EXERCISE AIM
Show every line of the rows below that contains the word "pixels".

# SUPPLIED ENTRIES start

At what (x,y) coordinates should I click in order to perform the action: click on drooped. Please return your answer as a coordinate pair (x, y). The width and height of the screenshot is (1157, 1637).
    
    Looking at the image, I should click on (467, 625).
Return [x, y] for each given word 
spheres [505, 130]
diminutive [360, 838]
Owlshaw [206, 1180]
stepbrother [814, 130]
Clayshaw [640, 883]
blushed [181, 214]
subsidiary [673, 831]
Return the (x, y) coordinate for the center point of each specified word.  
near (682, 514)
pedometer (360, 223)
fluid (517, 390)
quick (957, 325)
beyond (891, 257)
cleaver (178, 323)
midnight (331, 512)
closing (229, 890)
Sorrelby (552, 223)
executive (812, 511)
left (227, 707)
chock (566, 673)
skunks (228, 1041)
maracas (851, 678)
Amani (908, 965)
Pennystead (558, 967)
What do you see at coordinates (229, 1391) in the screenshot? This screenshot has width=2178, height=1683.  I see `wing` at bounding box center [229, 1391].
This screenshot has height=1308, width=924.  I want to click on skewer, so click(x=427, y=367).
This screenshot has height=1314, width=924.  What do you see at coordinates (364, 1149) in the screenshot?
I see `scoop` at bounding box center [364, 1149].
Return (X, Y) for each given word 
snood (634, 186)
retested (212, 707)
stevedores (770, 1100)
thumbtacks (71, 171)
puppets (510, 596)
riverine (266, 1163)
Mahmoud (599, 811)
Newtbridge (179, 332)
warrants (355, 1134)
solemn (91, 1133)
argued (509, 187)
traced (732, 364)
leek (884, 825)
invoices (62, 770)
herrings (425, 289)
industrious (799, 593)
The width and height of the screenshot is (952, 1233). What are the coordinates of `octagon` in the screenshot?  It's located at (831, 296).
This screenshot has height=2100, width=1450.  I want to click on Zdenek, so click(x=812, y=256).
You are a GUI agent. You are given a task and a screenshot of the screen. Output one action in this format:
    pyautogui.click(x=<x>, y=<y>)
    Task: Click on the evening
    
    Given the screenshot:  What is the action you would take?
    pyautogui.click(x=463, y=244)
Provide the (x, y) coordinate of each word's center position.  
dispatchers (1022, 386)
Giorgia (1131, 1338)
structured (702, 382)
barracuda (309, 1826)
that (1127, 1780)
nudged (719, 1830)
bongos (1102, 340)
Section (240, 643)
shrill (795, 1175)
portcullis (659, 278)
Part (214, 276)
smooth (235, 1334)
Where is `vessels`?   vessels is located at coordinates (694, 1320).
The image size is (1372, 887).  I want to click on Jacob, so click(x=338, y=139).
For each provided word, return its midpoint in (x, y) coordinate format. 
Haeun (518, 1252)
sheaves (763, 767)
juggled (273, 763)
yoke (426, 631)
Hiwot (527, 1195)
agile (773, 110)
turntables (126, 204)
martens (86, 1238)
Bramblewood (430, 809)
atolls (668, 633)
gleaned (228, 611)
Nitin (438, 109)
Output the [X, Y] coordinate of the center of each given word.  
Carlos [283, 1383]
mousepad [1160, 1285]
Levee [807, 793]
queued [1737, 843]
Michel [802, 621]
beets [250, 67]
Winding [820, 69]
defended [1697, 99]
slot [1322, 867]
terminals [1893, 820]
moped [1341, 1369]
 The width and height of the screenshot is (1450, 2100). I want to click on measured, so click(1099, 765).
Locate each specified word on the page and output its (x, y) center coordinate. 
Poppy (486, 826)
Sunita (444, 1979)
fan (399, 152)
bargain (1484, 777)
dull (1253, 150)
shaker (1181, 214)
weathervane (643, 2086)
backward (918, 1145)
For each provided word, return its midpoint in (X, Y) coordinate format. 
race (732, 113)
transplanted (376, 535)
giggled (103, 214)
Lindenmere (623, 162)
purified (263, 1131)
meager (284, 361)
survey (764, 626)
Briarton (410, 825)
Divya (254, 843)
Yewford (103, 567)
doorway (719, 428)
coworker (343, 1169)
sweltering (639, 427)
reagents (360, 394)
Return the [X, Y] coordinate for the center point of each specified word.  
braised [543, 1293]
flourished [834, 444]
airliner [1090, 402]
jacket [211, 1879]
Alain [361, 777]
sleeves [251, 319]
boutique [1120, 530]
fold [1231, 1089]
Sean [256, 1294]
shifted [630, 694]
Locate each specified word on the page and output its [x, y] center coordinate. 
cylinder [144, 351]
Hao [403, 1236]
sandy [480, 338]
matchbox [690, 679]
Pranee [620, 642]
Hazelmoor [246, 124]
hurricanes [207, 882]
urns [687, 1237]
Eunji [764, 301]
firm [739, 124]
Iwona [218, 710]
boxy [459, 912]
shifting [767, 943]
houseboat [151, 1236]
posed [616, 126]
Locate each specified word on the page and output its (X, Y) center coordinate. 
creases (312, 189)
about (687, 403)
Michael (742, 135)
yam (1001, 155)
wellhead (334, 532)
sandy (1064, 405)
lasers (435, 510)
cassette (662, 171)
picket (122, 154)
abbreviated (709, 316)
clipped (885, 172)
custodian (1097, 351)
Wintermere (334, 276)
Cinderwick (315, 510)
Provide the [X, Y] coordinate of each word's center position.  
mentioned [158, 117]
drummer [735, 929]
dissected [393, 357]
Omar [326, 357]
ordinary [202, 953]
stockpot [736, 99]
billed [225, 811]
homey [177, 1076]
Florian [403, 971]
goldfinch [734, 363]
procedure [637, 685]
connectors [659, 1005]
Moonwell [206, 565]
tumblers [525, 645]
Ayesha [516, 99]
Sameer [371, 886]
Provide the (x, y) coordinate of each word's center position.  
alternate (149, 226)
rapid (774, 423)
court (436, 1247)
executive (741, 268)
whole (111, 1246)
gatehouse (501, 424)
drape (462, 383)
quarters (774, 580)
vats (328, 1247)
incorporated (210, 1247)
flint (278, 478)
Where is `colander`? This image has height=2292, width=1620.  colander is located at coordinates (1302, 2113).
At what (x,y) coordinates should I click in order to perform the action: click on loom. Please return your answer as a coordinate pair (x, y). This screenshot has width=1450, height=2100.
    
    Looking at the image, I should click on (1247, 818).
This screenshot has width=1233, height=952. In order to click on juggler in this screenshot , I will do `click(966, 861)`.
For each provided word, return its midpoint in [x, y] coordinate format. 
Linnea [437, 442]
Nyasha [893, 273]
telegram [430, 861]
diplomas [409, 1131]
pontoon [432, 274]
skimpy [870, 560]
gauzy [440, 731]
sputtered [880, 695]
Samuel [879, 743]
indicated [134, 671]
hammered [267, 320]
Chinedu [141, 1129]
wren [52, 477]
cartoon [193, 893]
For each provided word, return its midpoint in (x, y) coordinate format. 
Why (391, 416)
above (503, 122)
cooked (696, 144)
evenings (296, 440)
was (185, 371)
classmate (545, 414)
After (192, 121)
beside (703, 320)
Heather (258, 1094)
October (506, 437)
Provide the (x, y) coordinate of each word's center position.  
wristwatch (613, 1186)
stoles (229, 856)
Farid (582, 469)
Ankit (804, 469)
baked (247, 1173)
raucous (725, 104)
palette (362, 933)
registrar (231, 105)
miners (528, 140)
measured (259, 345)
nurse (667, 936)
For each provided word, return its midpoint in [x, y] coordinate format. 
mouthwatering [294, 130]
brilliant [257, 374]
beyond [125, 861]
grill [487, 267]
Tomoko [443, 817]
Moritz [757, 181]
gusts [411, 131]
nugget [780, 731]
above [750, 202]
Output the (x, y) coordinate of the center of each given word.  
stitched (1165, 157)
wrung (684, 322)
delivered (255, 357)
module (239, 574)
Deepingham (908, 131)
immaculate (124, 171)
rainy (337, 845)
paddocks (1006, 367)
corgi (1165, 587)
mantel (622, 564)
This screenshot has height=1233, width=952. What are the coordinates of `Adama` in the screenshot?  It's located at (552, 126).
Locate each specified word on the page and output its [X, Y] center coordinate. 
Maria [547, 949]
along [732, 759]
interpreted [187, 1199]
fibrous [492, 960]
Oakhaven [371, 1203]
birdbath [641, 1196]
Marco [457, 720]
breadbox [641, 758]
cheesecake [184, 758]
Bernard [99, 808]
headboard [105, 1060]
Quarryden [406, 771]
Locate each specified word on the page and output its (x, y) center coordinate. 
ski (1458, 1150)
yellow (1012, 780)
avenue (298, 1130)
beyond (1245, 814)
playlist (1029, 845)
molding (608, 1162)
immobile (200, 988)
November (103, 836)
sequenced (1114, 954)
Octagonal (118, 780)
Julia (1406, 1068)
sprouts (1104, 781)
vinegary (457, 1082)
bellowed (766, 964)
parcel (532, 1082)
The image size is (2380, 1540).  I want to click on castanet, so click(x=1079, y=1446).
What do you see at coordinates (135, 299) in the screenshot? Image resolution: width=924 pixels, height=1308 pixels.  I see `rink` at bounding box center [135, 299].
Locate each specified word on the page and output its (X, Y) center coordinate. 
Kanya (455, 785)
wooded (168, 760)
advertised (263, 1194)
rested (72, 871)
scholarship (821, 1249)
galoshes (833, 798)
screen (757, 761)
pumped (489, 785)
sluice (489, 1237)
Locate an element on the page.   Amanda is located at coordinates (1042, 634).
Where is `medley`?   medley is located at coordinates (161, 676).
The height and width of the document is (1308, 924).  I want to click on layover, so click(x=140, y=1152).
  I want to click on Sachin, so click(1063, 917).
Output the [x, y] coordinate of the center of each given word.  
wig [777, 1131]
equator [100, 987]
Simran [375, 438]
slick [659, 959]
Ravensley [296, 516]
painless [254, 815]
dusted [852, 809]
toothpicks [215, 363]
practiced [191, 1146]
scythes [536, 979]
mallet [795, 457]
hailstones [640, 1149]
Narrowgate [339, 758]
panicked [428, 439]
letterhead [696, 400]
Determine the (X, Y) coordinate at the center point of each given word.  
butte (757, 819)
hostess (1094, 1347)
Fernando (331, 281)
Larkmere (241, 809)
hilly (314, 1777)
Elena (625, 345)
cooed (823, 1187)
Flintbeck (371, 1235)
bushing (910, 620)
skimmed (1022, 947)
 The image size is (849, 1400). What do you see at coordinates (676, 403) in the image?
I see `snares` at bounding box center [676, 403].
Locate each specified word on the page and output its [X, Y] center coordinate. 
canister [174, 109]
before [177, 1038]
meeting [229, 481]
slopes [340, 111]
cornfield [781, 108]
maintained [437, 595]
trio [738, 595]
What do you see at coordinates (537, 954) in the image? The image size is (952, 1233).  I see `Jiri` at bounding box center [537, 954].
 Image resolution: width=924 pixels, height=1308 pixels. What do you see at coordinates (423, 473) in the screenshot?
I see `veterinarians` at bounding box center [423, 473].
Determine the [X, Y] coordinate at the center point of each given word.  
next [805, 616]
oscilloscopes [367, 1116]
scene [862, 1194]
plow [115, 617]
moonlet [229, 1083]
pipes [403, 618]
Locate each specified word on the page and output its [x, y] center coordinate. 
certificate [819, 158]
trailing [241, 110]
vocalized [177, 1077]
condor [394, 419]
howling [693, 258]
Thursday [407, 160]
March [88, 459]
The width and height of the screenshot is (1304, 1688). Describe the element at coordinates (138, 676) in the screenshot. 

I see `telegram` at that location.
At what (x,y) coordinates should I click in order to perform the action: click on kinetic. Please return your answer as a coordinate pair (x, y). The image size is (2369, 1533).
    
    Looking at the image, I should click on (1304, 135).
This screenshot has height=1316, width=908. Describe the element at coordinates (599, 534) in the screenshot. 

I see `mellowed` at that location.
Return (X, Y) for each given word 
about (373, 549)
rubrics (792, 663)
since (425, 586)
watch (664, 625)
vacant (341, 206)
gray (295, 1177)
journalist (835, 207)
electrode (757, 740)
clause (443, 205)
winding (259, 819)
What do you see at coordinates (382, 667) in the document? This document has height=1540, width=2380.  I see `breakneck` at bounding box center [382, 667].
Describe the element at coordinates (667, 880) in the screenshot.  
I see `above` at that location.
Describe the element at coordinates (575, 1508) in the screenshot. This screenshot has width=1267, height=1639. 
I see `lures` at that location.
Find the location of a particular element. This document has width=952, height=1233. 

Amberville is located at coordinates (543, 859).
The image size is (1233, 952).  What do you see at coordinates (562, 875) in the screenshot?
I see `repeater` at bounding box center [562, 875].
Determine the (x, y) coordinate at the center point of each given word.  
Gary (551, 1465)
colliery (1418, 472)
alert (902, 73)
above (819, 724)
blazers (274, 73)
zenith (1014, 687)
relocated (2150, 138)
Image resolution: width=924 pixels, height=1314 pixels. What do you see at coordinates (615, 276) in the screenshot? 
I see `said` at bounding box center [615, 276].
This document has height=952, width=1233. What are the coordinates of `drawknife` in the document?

# SUPPLIED ENTRIES end

SOLUTION FOR THIS PROBLEM
What do you see at coordinates (135, 299) in the screenshot? Image resolution: width=924 pixels, height=1308 pixels.  I see `rink` at bounding box center [135, 299].
 Image resolution: width=924 pixels, height=1308 pixels. What do you see at coordinates (423, 473) in the screenshot?
Image resolution: width=924 pixels, height=1314 pixels. What do you see at coordinates (615, 276) in the screenshot? 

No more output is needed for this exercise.